** Opening Excerpted data block **
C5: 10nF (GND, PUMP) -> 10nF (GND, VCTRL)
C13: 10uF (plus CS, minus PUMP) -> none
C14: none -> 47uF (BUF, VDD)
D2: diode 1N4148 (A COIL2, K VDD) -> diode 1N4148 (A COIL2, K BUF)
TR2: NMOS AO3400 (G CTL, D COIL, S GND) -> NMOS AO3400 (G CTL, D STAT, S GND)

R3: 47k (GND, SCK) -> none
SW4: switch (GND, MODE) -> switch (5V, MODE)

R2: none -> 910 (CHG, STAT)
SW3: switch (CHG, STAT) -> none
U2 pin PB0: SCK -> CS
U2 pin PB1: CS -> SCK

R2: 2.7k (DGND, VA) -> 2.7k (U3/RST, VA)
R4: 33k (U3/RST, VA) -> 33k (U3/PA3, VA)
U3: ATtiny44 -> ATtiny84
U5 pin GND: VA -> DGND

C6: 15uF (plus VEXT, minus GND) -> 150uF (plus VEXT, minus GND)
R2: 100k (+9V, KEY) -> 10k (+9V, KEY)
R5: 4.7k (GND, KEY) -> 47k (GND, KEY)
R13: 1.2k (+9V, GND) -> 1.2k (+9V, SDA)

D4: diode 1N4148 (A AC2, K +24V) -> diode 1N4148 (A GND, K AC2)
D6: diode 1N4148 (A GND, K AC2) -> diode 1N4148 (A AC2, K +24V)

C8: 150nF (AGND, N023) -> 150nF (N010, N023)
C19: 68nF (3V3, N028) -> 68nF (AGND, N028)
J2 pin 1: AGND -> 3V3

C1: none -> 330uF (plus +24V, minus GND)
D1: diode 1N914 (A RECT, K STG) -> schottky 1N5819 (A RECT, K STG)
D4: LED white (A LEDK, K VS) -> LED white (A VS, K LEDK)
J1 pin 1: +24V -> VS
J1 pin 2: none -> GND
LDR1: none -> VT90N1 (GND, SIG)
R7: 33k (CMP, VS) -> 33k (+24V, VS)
** Closing Excerpted data block **
[What you need to do]:
From the line holding "R3: 47k (GND, SCK) -> none" down to the final line above, quote every line exactly and only those lines.

[Final answer]:
R3: 47k (GND, SCK) -> none
SW4: switch (GND, MODE) -> switch (5V, MODE)

R2: none -> 910 (CHG, STAT)
SW3: switch (CHG, STAT) -> none
U2 pin PB0: SCK -> CS
U2 pin PB1: CS -> SCK

R2: 2.7k (DGND, VA) -> 2.7k (U3/RST, VA)
R4: 33k (U3/RST, VA) -> 33k (U3/PA3, VA)
U3: ATtiny44 -> ATtiny84
U5 pin GND: VA -> DGND

C6: 15uF (plus VEXT, minus GND) -> 150uF (plus VEXT, minus GND)
R2: 100k (+9V, KEY) -> 10k (+9V, KEY)
R5: 4.7k (GND, KEY) -> 47k (GND, KEY)
R13: 1.2k (+9V, GND) -> 1.2k (+9V, SDA)

D4: diode 1N4148 (A AC2, K +24V) -> diode 1N4148 (A GND, K AC2)
D6: diode 1N4148 (A GND, K AC2) -> diode 1N4148 (A AC2, K +24V)

C8: 150nF (AGND, N023) -> 150nF (N010, N023)
C19: 68nF (3V3, N028) -> 68nF (AGND, N028)
J2 pin 1: AGND -> 3V3

C1: none -> 330uF (plus +24V, minus GND)
D1: diode 1N914 (A RECT, K STG) -> schottky 1N5819 (A RECT, K STG)
D4: LED white (A LEDK, K VS) -> LED white (A VS, K LEDK)
J1 pin 1: +24V -> VS
J1 pin 2: none -> GND
LDR1: none -> VT90N1 (GND, SIG)
R7: 33k (CMP, VS) -> 33k (+24V, VS)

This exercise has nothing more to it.